--- INPUT FOR THIS TASK ---

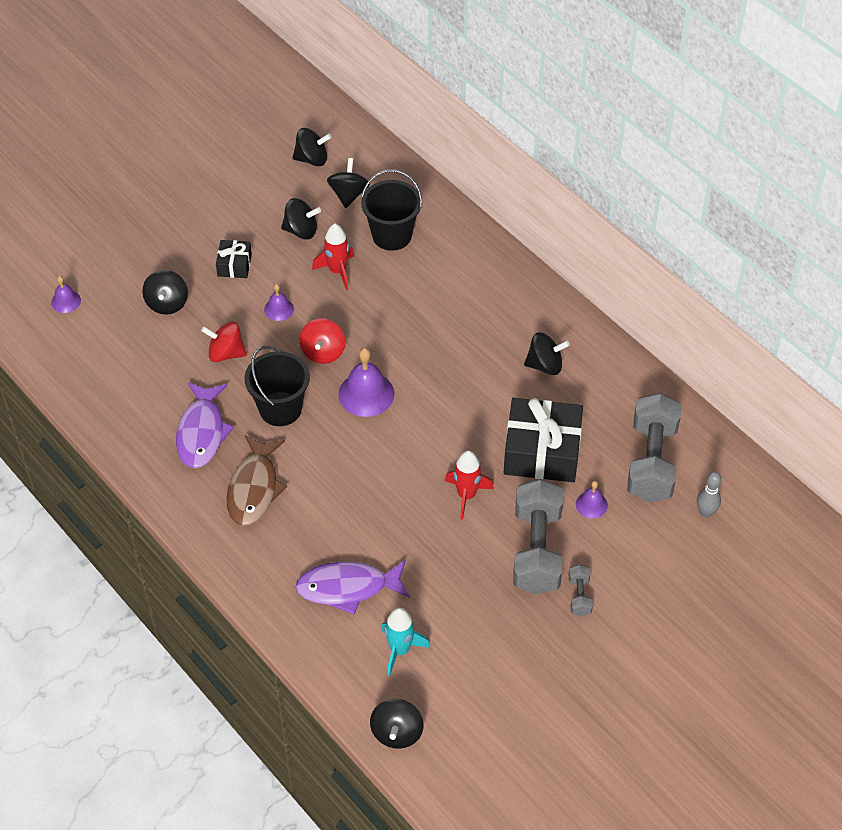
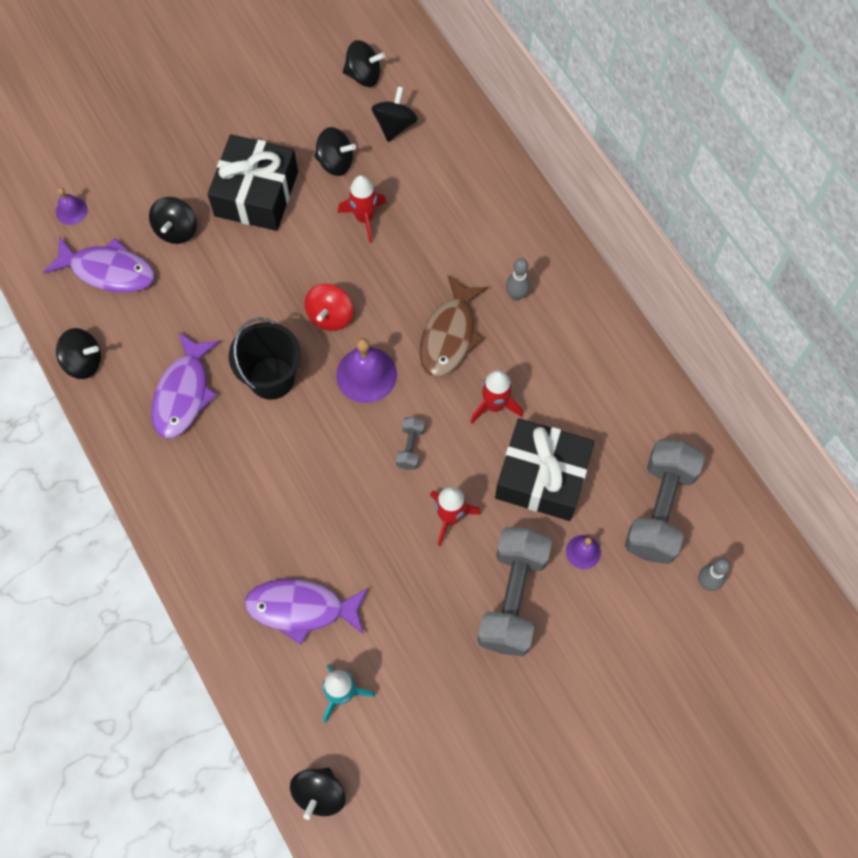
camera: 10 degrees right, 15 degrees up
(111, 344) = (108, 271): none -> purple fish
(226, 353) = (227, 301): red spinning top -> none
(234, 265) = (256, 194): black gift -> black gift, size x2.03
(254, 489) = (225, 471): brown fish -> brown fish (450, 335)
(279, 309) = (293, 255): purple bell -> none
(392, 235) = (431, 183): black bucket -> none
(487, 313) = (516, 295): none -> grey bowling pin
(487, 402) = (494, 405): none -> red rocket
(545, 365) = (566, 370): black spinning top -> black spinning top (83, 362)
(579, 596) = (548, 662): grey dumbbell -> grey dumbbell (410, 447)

---

Write out every record above exactly as it stands, but leave out the pictures.

| WRITTEN ANSWER |
camera: 10 degrees right, 15 degrees up
(111, 344) = (108, 271): none -> purple fish
(226, 353) = (227, 301): red spinning top -> none
(234, 265) = (256, 194): black gift -> black gift, size x2.03
(254, 489) = (225, 471): brown fish -> brown fish (450, 335)
(279, 309) = (293, 255): purple bell -> none
(392, 235) = (431, 183): black bucket -> none
(487, 313) = (516, 295): none -> grey bowling pin
(487, 402) = (494, 405): none -> red rocket
(545, 365) = (566, 370): black spinning top -> black spinning top (83, 362)
(579, 596) = (548, 662): grey dumbbell -> grey dumbbell (410, 447)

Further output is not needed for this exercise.